[[ RECORDS PROVIDED, beginning ]]

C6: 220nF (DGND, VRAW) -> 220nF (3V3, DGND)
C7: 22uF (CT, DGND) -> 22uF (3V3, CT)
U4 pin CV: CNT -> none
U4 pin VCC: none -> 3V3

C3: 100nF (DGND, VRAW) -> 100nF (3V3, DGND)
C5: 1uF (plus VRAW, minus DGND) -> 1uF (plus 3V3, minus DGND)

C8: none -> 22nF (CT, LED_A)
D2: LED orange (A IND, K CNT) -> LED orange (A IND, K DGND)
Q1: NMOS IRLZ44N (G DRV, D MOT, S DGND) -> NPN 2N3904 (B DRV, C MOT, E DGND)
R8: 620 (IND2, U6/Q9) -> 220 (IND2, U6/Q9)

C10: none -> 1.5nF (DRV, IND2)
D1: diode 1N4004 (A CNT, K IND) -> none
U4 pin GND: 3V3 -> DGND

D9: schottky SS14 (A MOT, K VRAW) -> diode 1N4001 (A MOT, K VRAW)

[[ RECORDS PROVIDED, end ]]
[[ RECORDS PROVIDED, beginning ]]

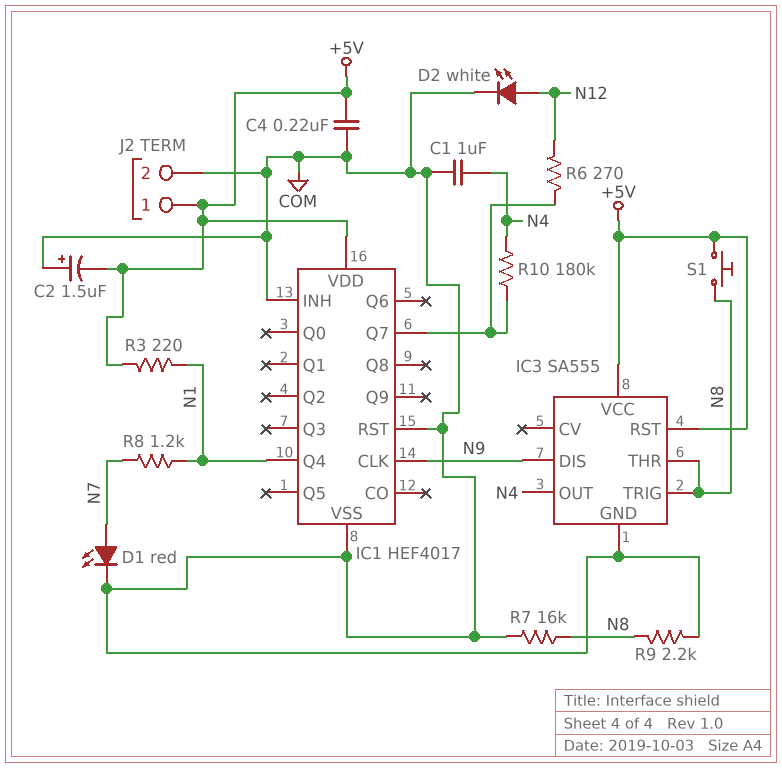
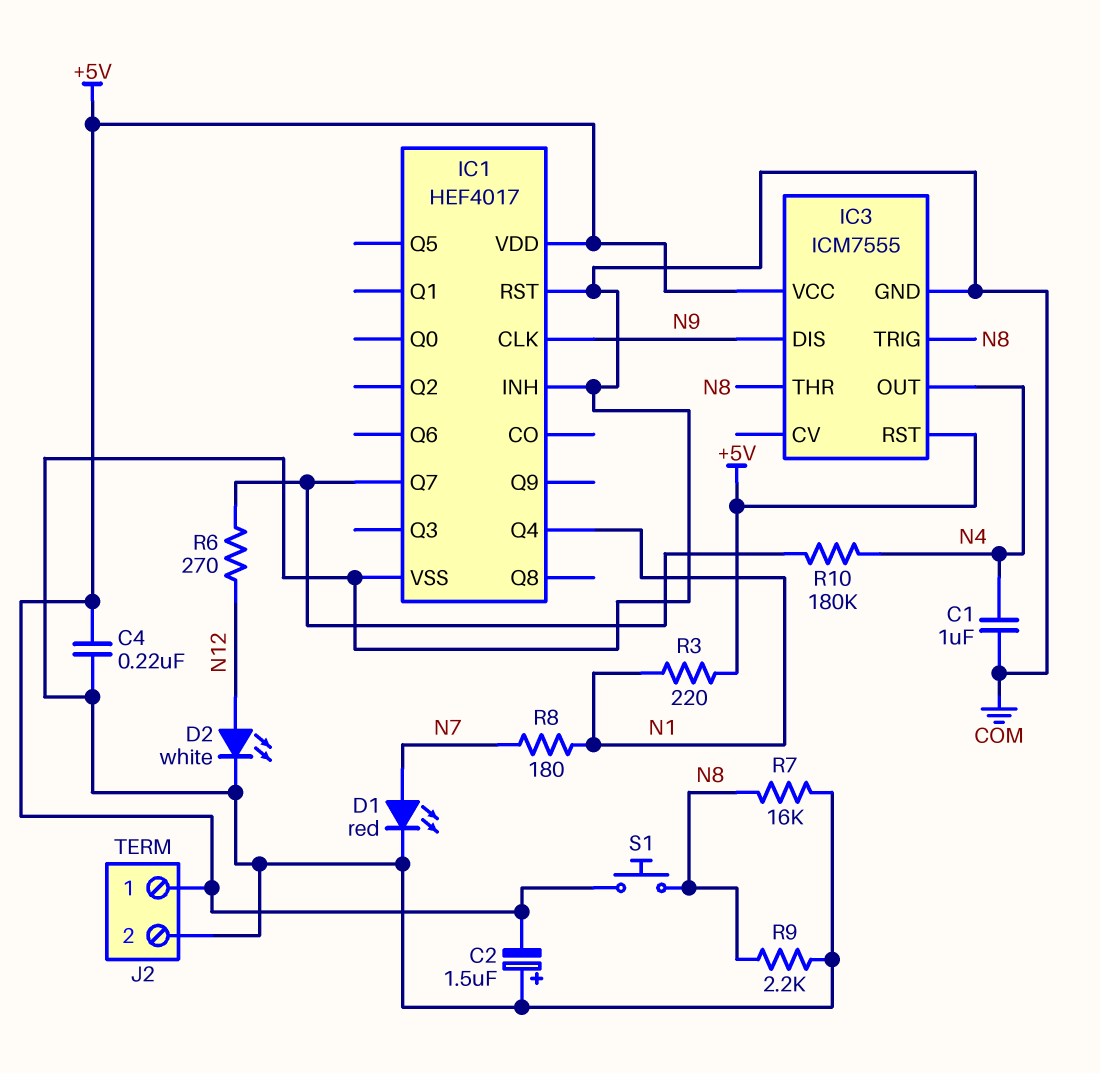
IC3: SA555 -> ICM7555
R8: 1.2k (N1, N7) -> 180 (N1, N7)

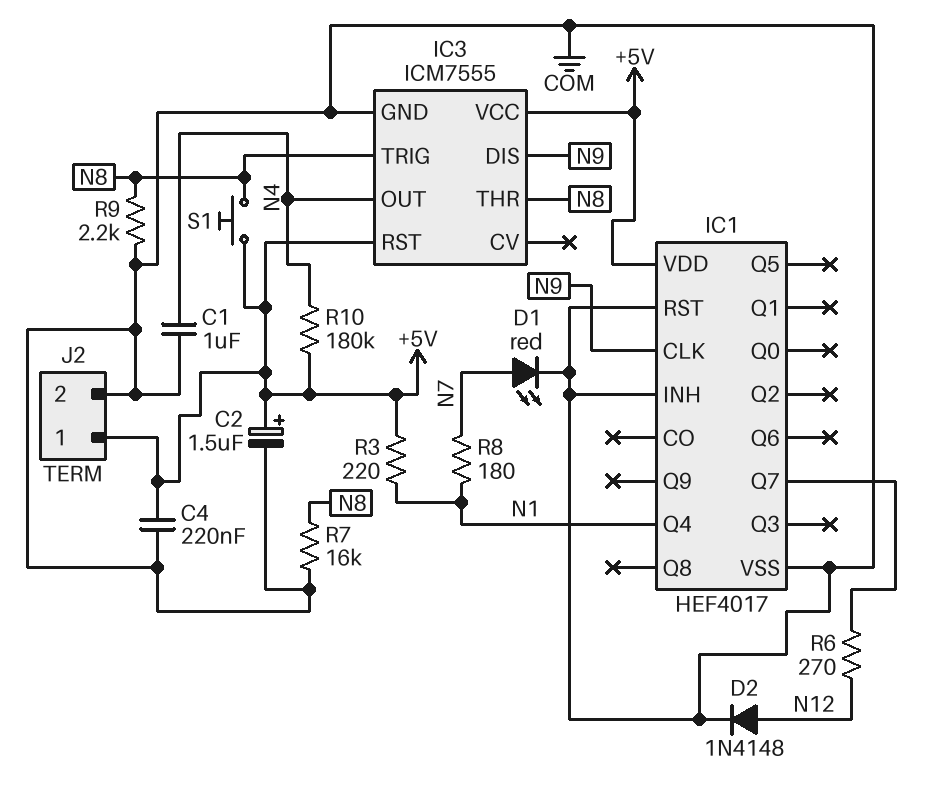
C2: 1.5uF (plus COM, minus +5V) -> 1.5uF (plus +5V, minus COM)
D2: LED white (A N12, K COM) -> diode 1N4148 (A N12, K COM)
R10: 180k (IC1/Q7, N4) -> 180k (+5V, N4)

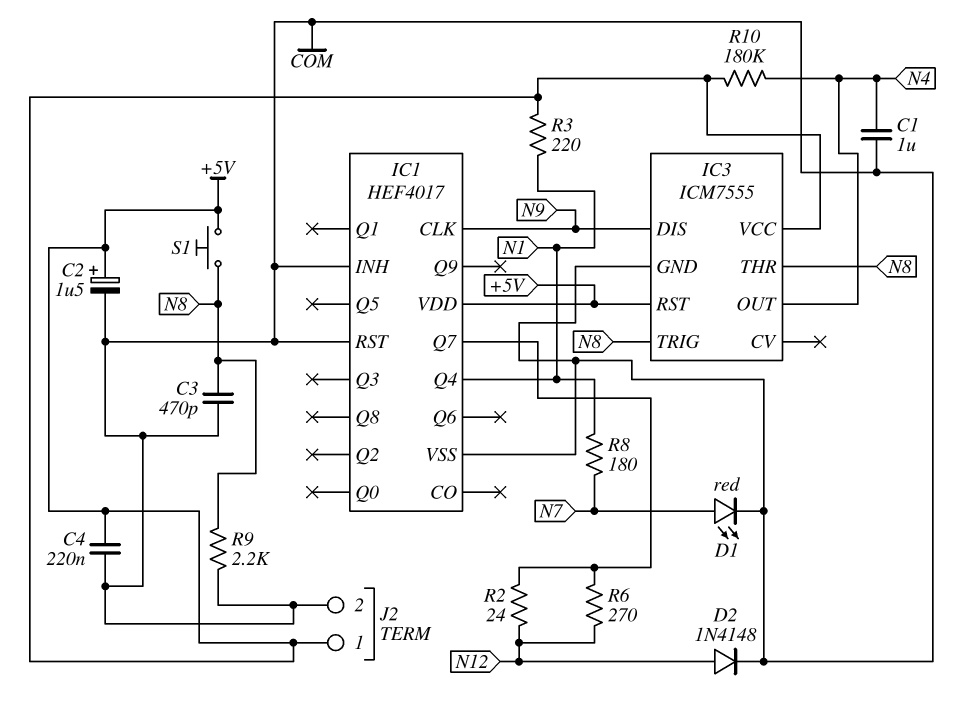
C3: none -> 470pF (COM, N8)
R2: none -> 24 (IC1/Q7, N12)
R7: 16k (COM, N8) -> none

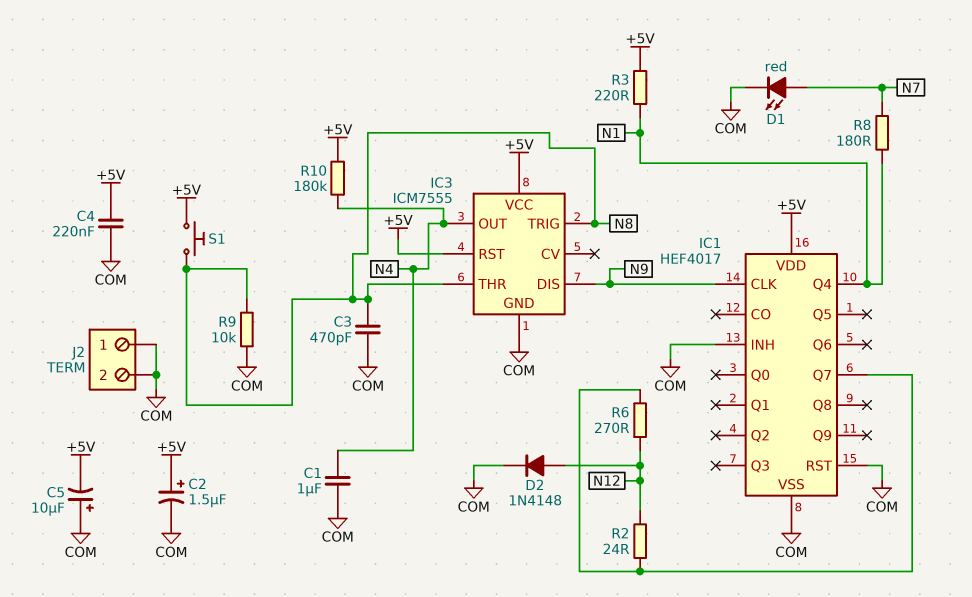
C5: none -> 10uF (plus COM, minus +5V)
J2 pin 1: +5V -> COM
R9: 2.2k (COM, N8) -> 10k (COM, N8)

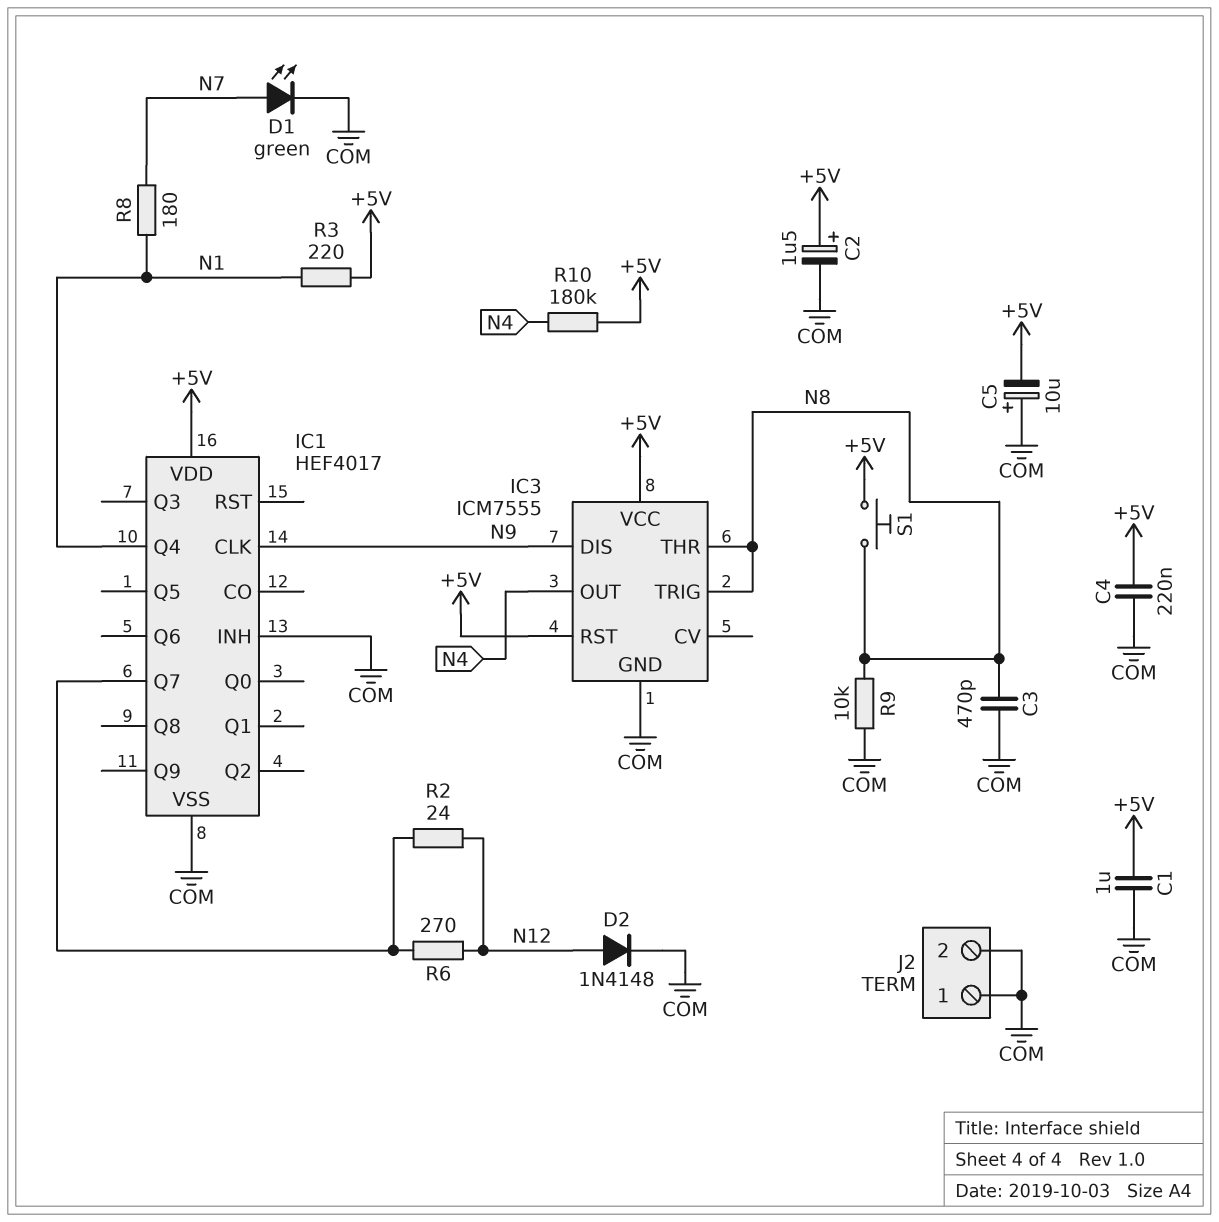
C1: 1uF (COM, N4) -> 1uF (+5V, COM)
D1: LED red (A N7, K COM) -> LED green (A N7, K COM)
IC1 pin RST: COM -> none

[[ RECORDS PROVIDED, end ]]

__PROBLEM DESCRIPTION__:
Find the line with "R7: 16k (COM, N8) -> none" and the line with "IC1 pin RST: COM -> none" in the records above. Copy both and all lines between them exactly, without pictures.

__FINISHED TASK__:
R7: 16k (COM, N8) -> none

C5: none -> 10uF (plus COM, minus +5V)
J2 pin 1: +5V -> COM
R9: 2.2k (COM, N8) -> 10k (COM, N8)

C1: 1uF (COM, N4) -> 1uF (+5V, COM)
D1: LED red (A N7, K COM) -> LED green (A N7, K COM)
IC1 pin RST: COM -> none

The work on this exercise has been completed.